*** Block opens ***

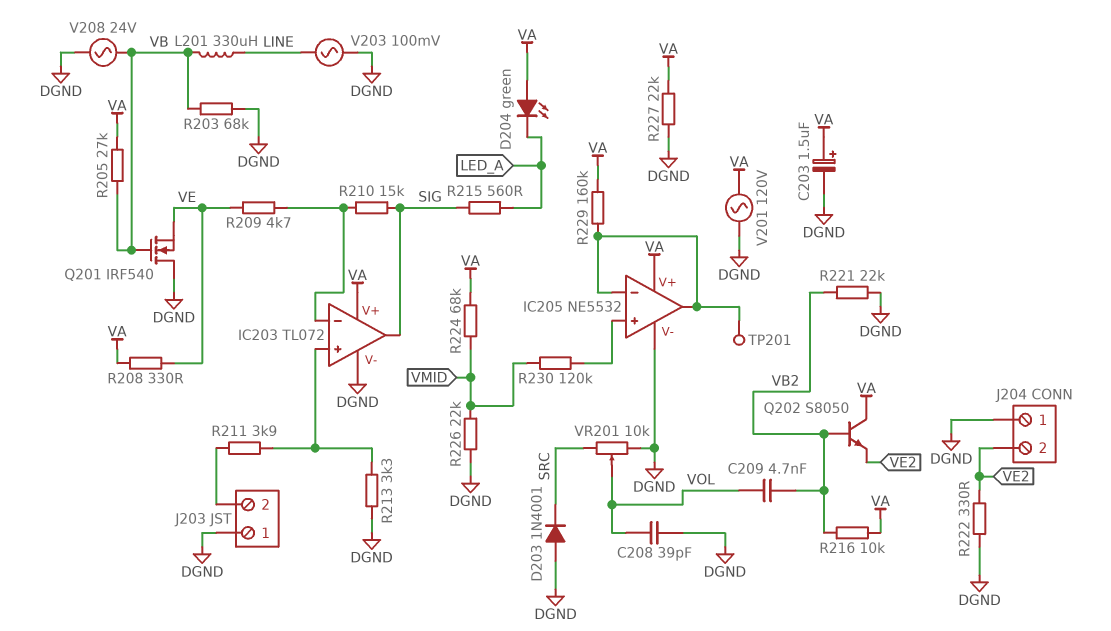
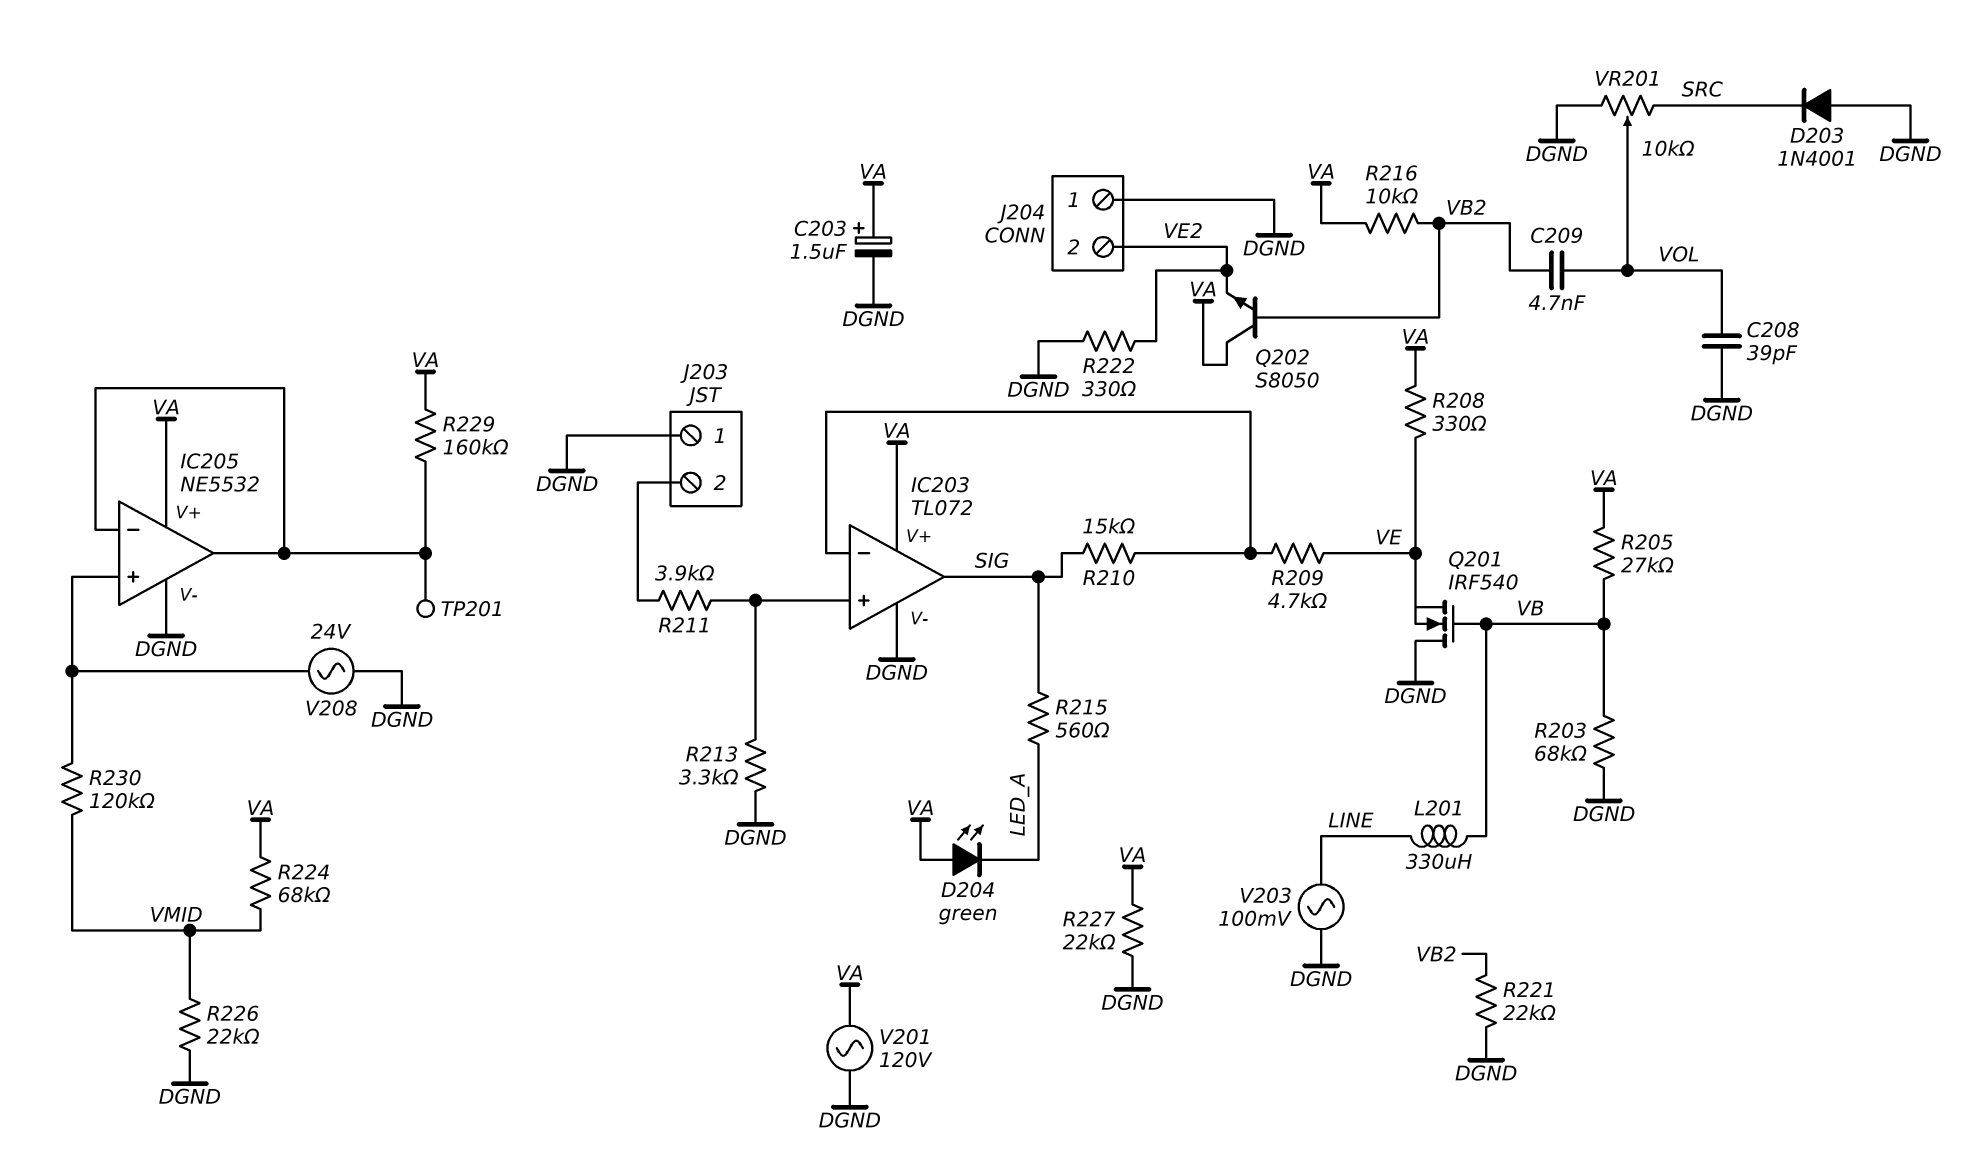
V208: AC 24V (DGND, VB) -> AC 24V (DGND, IC205/in+)

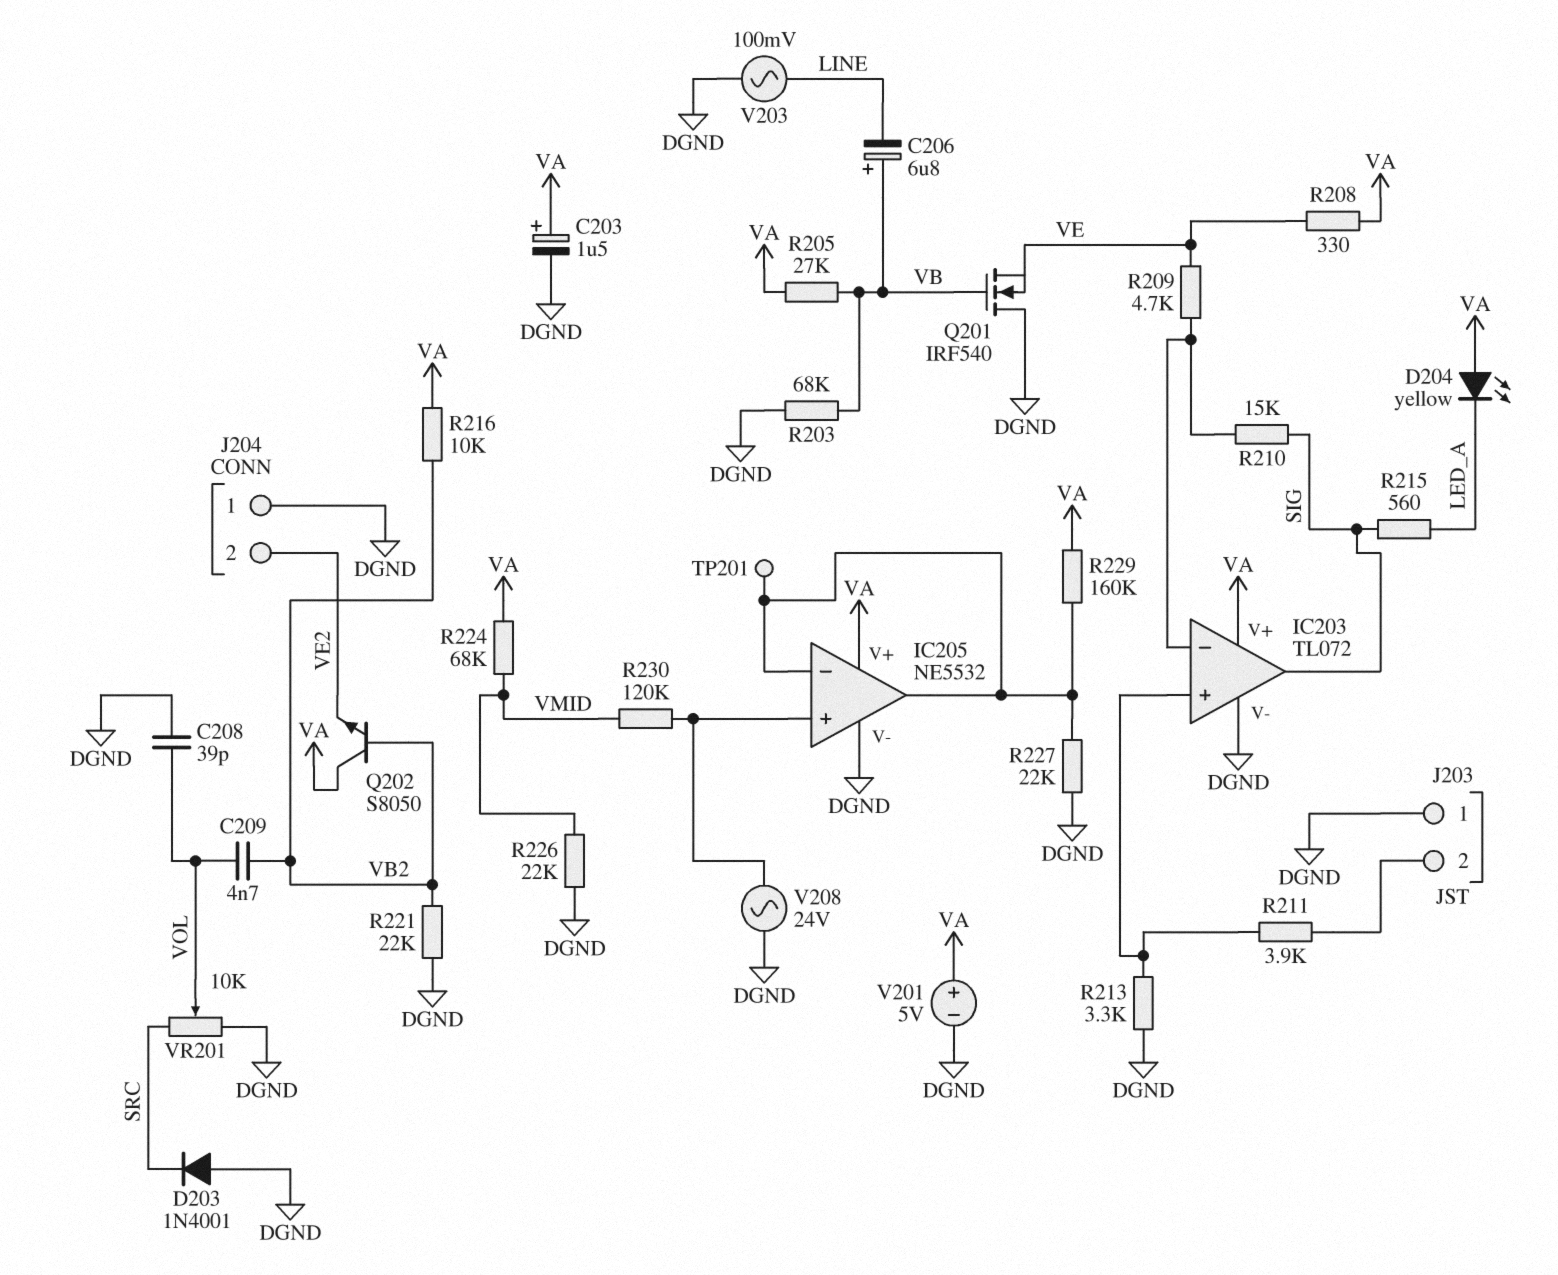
C206: none -> 6.8uF (plus VB, minus LINE)
D204: LED green (A VA, K LED_A) -> LED yellow (A VA, K LED_A)
L201: 330uH (LINE, VB) -> none
R222: 330 (DGND, VE2) -> none
R227: 22k (DGND, VA) -> 22k (DGND, IC205/in-)
V201: AC 120V (DGND, VA) -> 5V (plus VA, minus DGND)

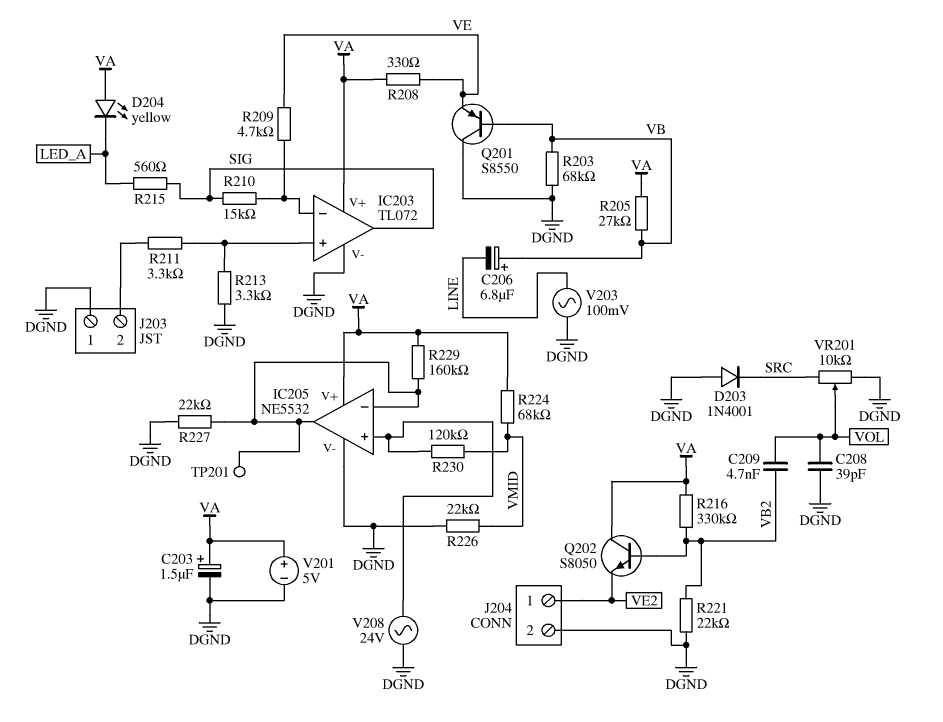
J204 pin 1: DGND -> VE2
J204 pin 2: VE2 -> DGND
Q201: NMOS IRF540 (G VB, D DGND, S VE) -> PNP S8550 (B VB, C DGND, E VE)
R211: 3.9k (IC203/in+, J203/2) -> 3.3k (IC203/in+, J203/2)
R216: 10k (VA, VB2) -> 330k (VA, VB2)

*** Block closes ***

### [YOUR INSTRUCTIONS]
Check each line above for the word "DGND" and say how many have it, with nothing else.

### [EXPECTED ANSWER]
7